** Action item **
The line with "The domino piece/violet" and each line following it, up to the final line of the data, should be set down exactly; pictures stay out.

** Opening Extracted data block **

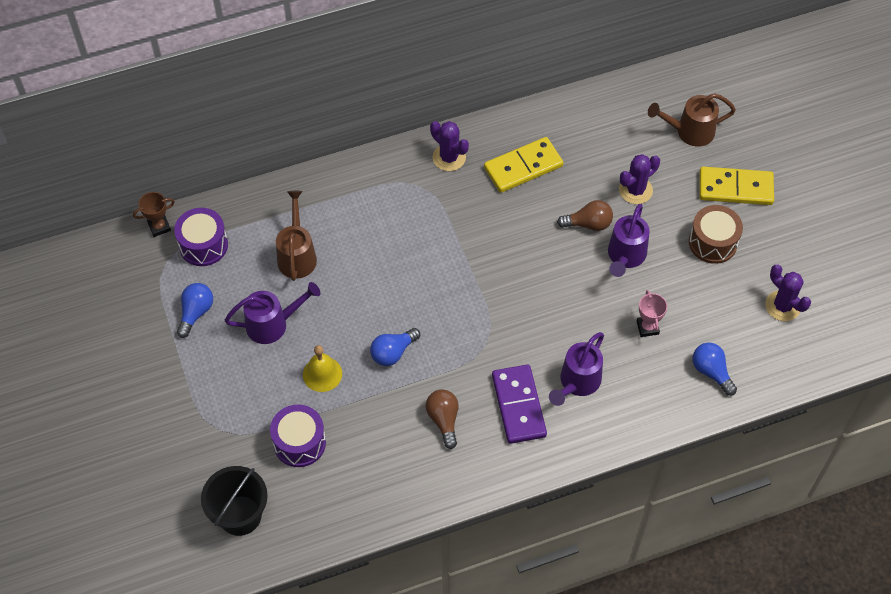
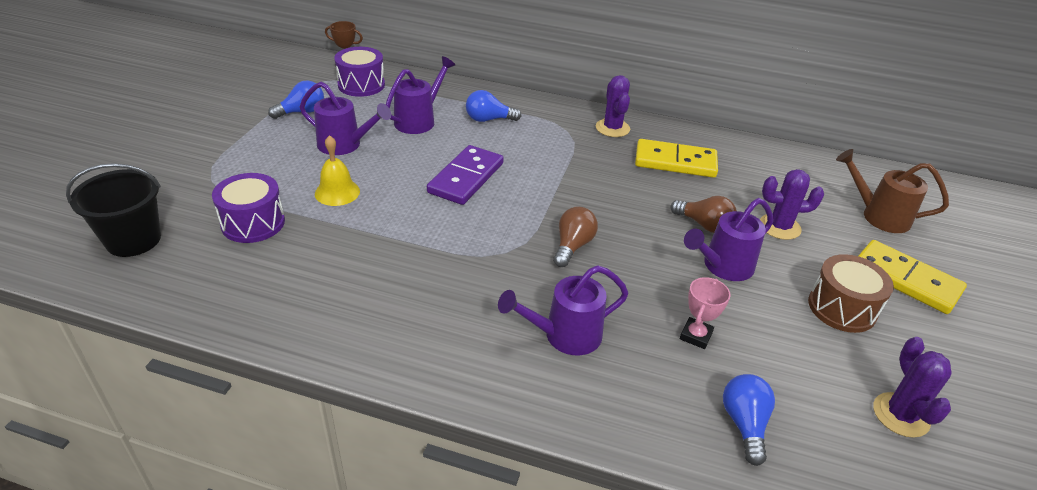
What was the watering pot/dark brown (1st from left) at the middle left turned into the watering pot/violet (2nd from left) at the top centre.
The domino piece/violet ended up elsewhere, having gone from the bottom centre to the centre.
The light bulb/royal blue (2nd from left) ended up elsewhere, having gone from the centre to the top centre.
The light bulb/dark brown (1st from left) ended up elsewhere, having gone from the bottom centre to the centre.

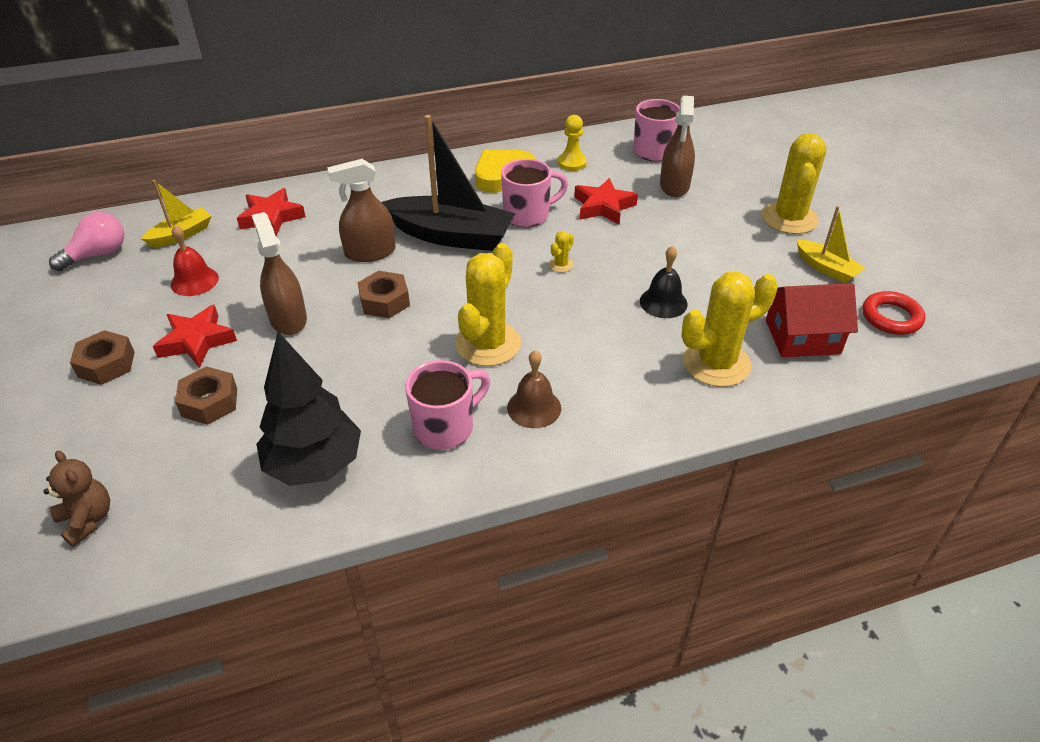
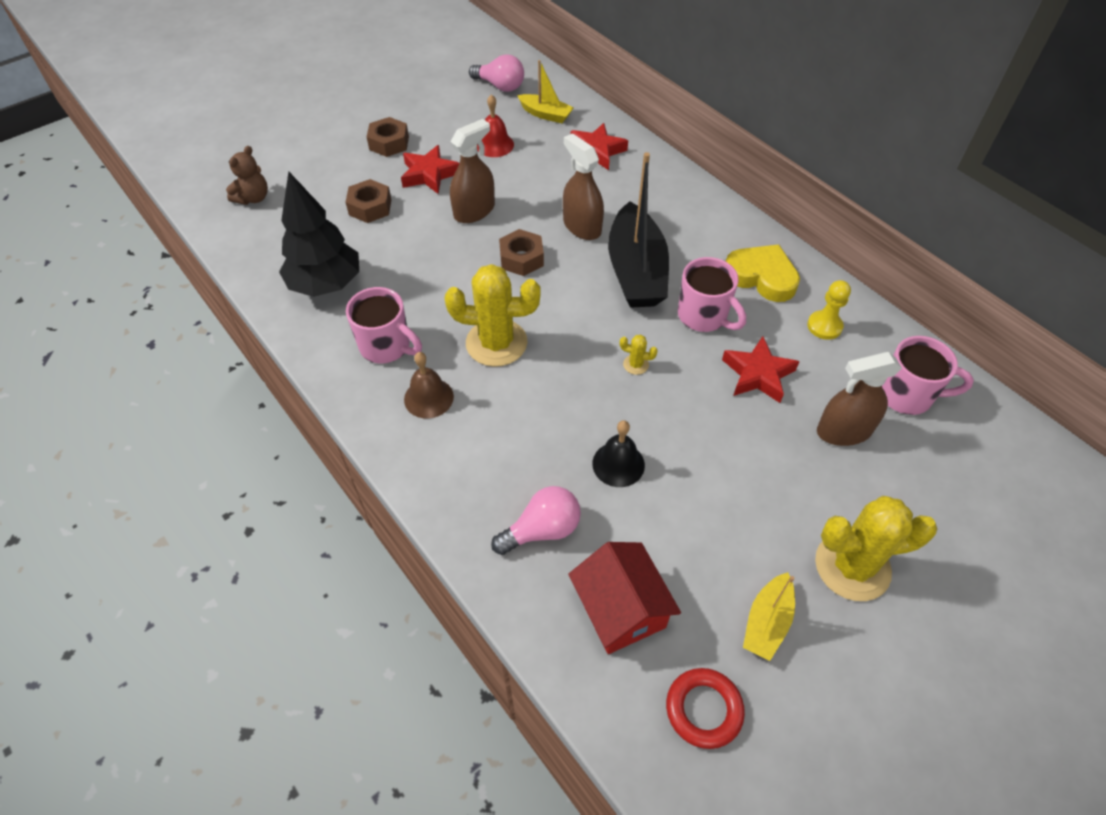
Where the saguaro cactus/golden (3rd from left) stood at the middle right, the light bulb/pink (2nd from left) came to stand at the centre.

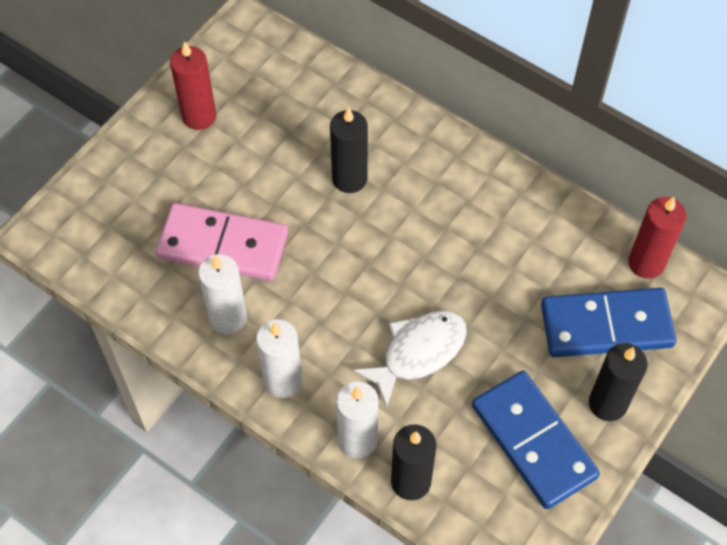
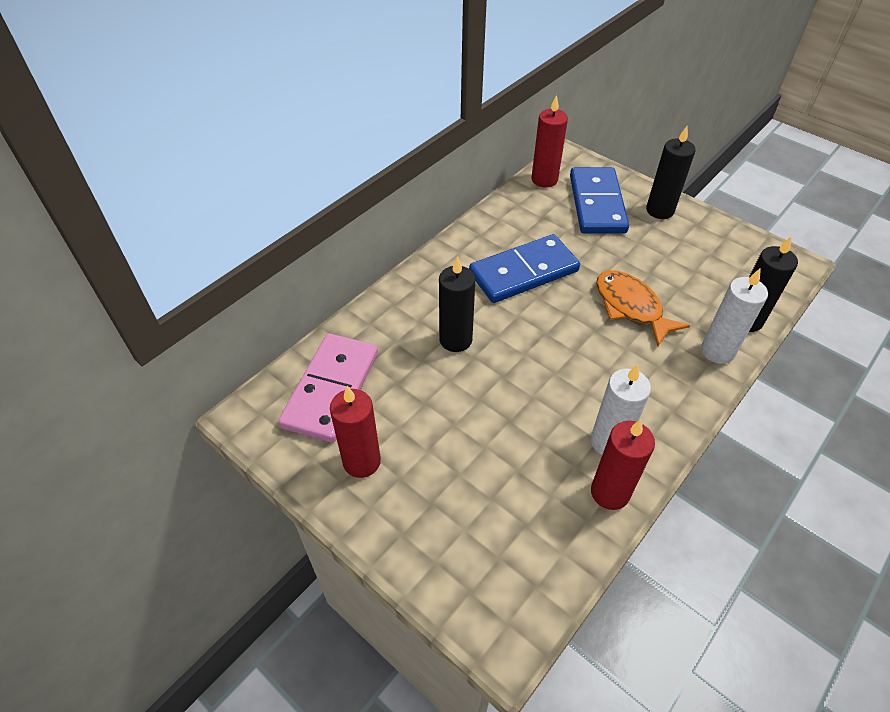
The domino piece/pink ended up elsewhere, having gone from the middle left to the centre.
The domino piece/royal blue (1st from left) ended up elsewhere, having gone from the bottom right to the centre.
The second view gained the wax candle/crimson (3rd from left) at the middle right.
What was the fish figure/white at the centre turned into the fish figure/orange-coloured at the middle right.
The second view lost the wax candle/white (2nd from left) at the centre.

** Closing Extracted data block **

** Response for this exercise **
The domino piece/violet ended up elsewhere, having gone from the bottom centre to the centre.
The light bulb/royal blue (2nd from left) ended up elsewhere, having gone from the centre to the top centre.
The light bulb/dark brown (1st from left) ended up elsewhere, having gone from the bottom centre to the centre.

Where the saguaro cactus/golden (3rd from left) stood at the middle right, the light bulb/pink (2nd from left) came to stand at the centre.

The domino piece/pink ended up elsewhere, having gone from the middle left to the centre.
The domino piece/royal blue (1st from left) ended up elsewhere, having gone from the bottom right to the centre.
The second view gained the wax candle/crimson (3rd from left) at the middle right.
What was the fish figure/white at the centre turned into the fish figure/orange-coloured at the middle right.
The second view lost the wax candle/white (2nd from left) at the centre.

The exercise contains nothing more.